▶ [Data records]
- Opening Delimiter -

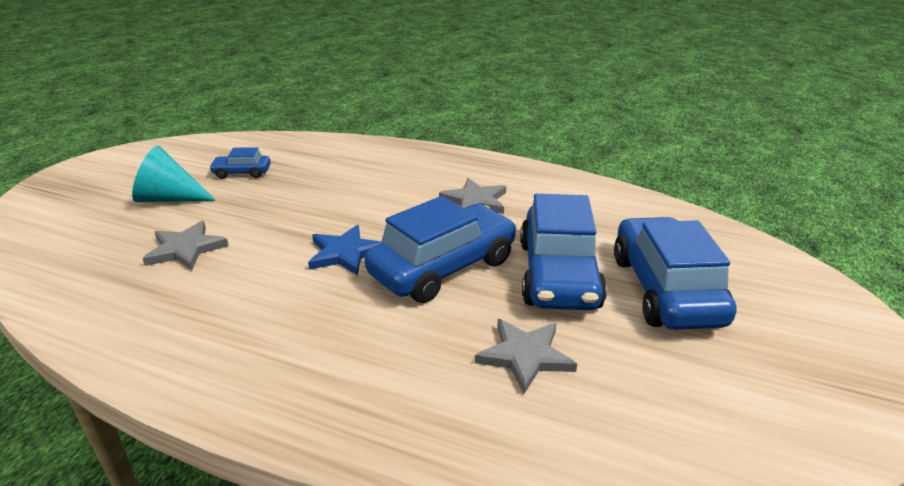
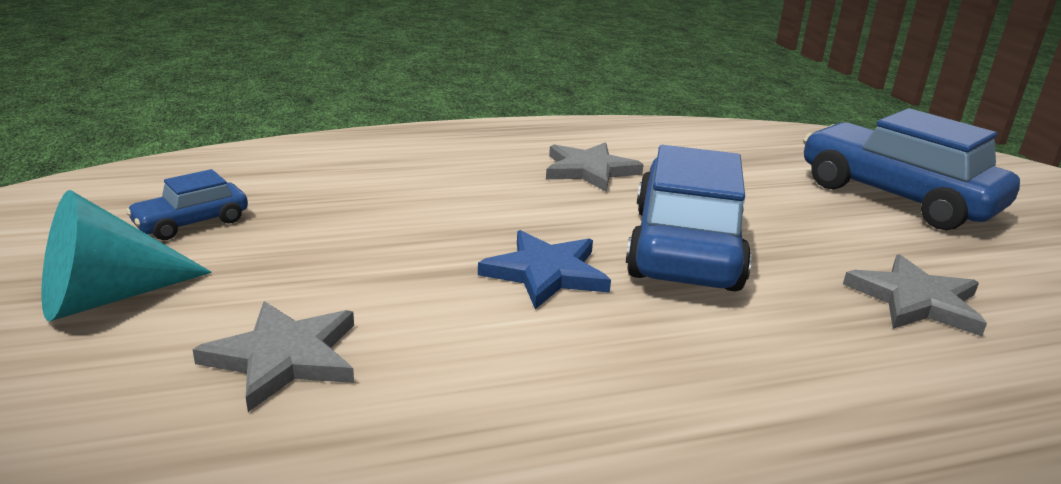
camera: 40 degrees left, 5 degrees down
(558, 275) = (798, 215): blue car -> none

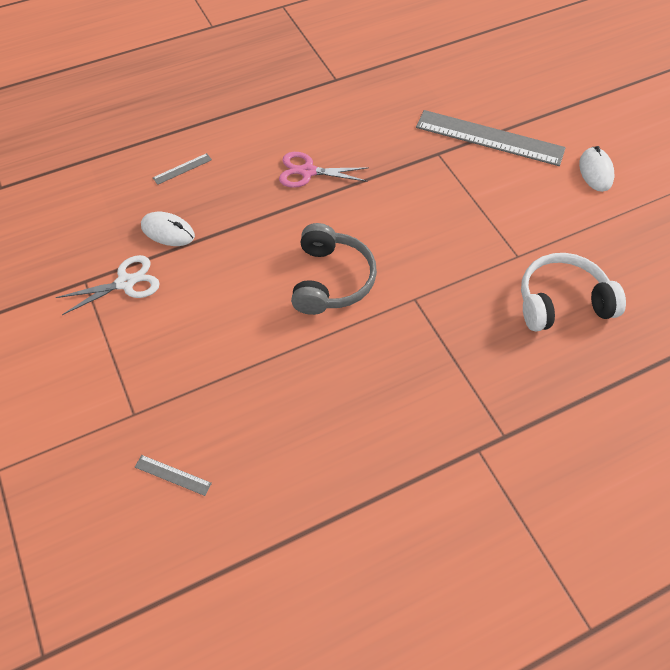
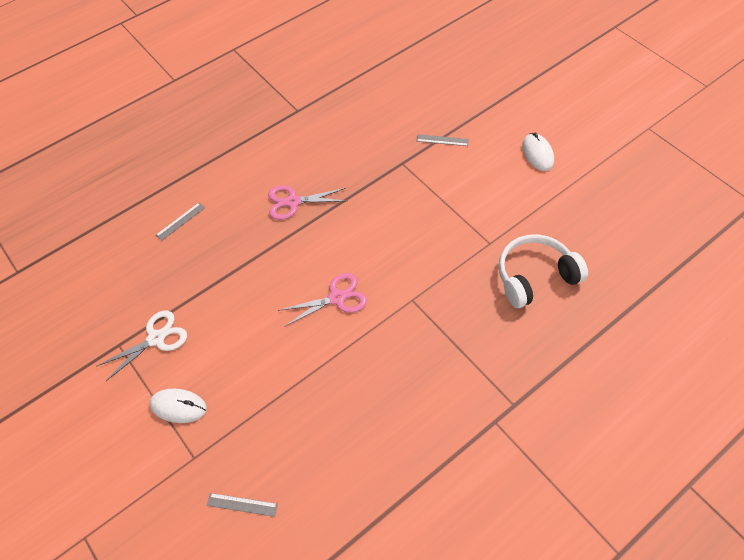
camera: 10 degrees left, 0 degrees up
(168, 231) = (182, 283): white mouse -> white mouse (178, 406)
(331, 280) = (337, 297): grey headphones -> pink scissors
(489, 138) = (442, 140): grey ruler -> grey ruler, size x0.40

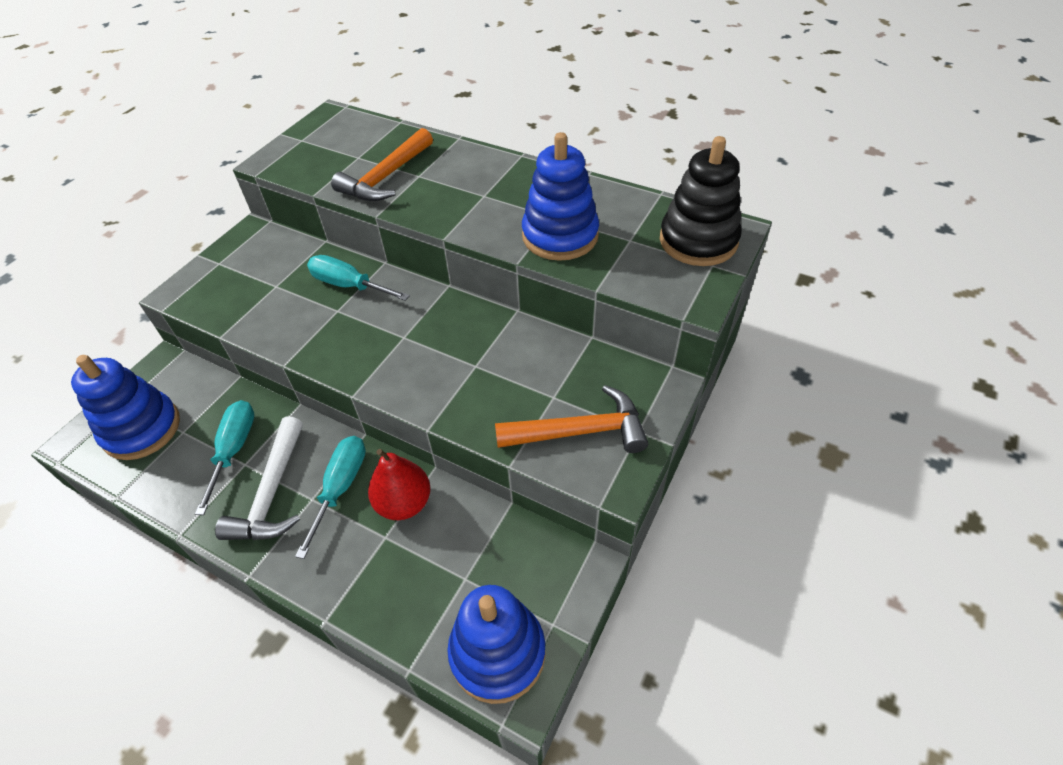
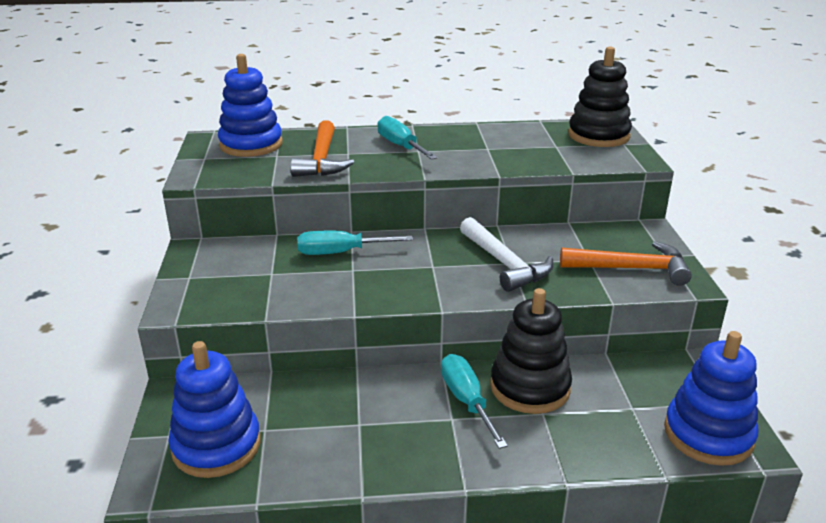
camera: 35 degrees left, 20 degrees down
(234, 449) = (336, 419): turquoise screwdriver -> turquoise screwdriver (400, 146)
(272, 493) = (412, 430): white hammer -> white hammer (505, 264)
(404, 503) = (530, 387): red pear -> black stacking toy
(560, 236) = (507, 156): blue stacking toy -> blue stacking toy (251, 144)
(581, 431) = (632, 269): orange hammer -> orange hammer turned 45 degrees clockwise

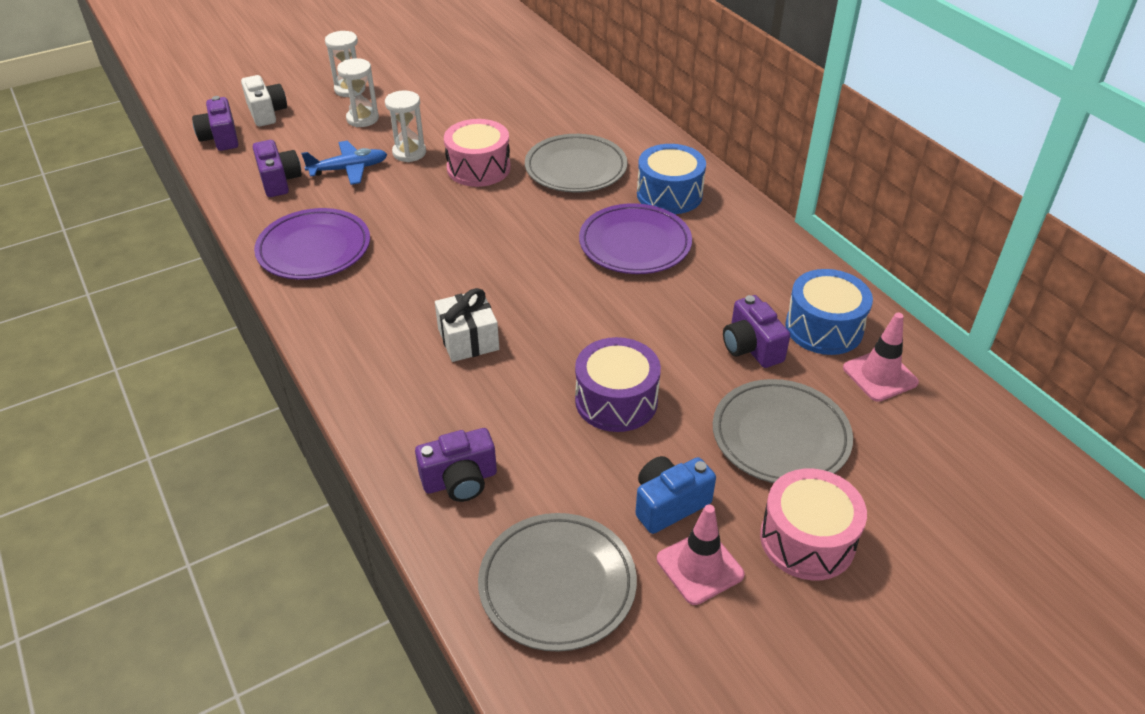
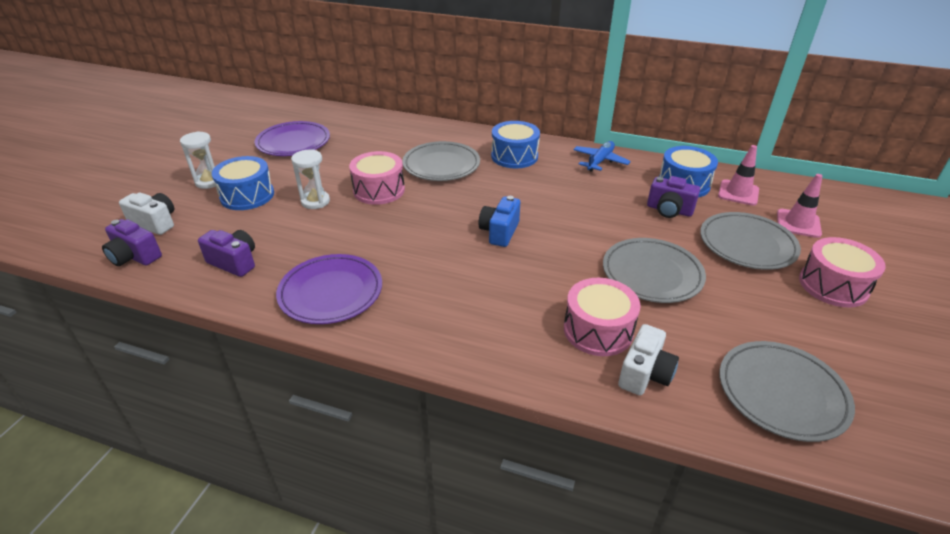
camera: 40 degrees left, 5 degrees down
(349, 169) = (283, 230): blue plane -> blue plane (600, 161)
(362, 119) = (247, 195): white hourglass -> blue drum
(460, 480) = (644, 374): purple camera -> white camera
(468, 339) = (522, 289): white gift -> none
(479, 417) = (598, 330): none -> pink drum
(616, 400) = (652, 274): purple drum -> grey plate
(635, 244) = (535, 189): purple plate -> purple plate (293, 142)
(669, 504) = (758, 310): blue camera -> blue camera (499, 232)
(700, 567) = (819, 331): pink traffic cone -> pink traffic cone (798, 223)

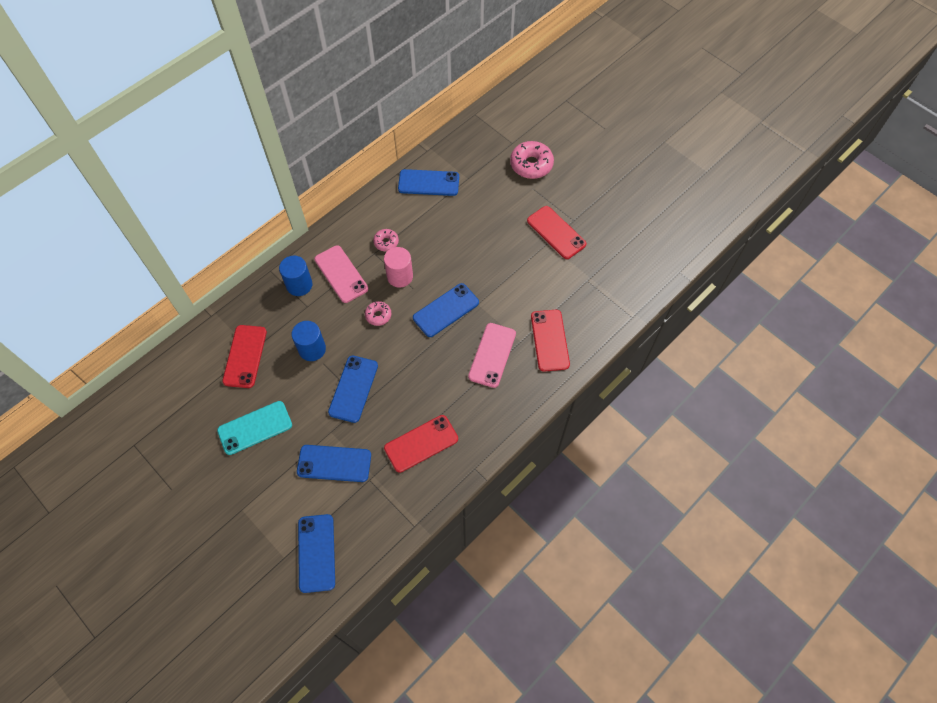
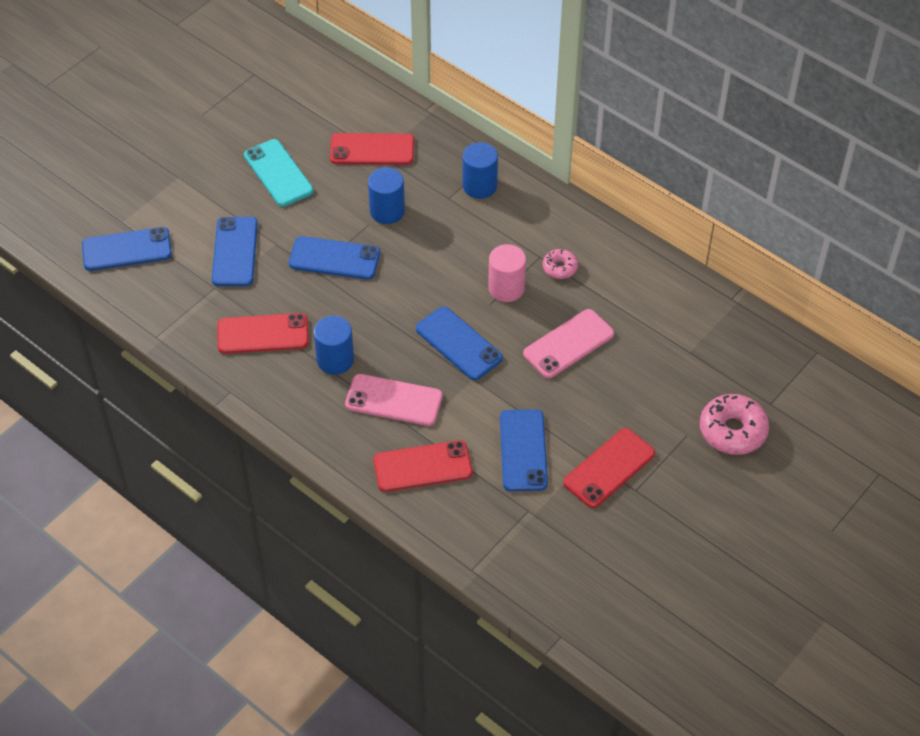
camera: 85 degrees right, 10 degrees down
(341, 274) = (502, 226): pink phone -> pink phone (568, 344)
(378, 315) = (443, 272): pink donut -> none
(421, 443) = (263, 334): red phone -> red phone turned 60 degrees counterclockwise
(428, 183) = (671, 306): blue phone -> blue phone (523, 450)
(452, 392) = (335, 360): none -> blue cylinder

- Closing Delimiter -

▶ [What you are asked to do]
Write out every line of the entries above exactly, and omit their pictures.

▶ [Finished exercise]
camera: 40 degrees left, 5 degrees down
(558, 275) = (798, 215): blue car -> none

camera: 10 degrees left, 0 degrees up
(168, 231) = (182, 283): white mouse -> white mouse (178, 406)
(331, 280) = (337, 297): grey headphones -> pink scissors
(489, 138) = (442, 140): grey ruler -> grey ruler, size x0.40

camera: 35 degrees left, 20 degrees down
(234, 449) = (336, 419): turquoise screwdriver -> turquoise screwdriver (400, 146)
(272, 493) = (412, 430): white hammer -> white hammer (505, 264)
(404, 503) = (530, 387): red pear -> black stacking toy
(560, 236) = (507, 156): blue stacking toy -> blue stacking toy (251, 144)
(581, 431) = (632, 269): orange hammer -> orange hammer turned 45 degrees clockwise

camera: 40 degrees left, 5 degrees down
(349, 169) = (283, 230): blue plane -> blue plane (600, 161)
(362, 119) = (247, 195): white hourglass -> blue drum
(460, 480) = (644, 374): purple camera -> white camera
(468, 339) = (522, 289): white gift -> none
(479, 417) = (598, 330): none -> pink drum
(616, 400) = (652, 274): purple drum -> grey plate
(635, 244) = (535, 189): purple plate -> purple plate (293, 142)
(669, 504) = (758, 310): blue camera -> blue camera (499, 232)
(700, 567) = (819, 331): pink traffic cone -> pink traffic cone (798, 223)

camera: 85 degrees right, 10 degrees down
(341, 274) = (502, 226): pink phone -> pink phone (568, 344)
(378, 315) = (443, 272): pink donut -> none
(421, 443) = (263, 334): red phone -> red phone turned 60 degrees counterclockwise
(428, 183) = (671, 306): blue phone -> blue phone (523, 450)
(452, 392) = (335, 360): none -> blue cylinder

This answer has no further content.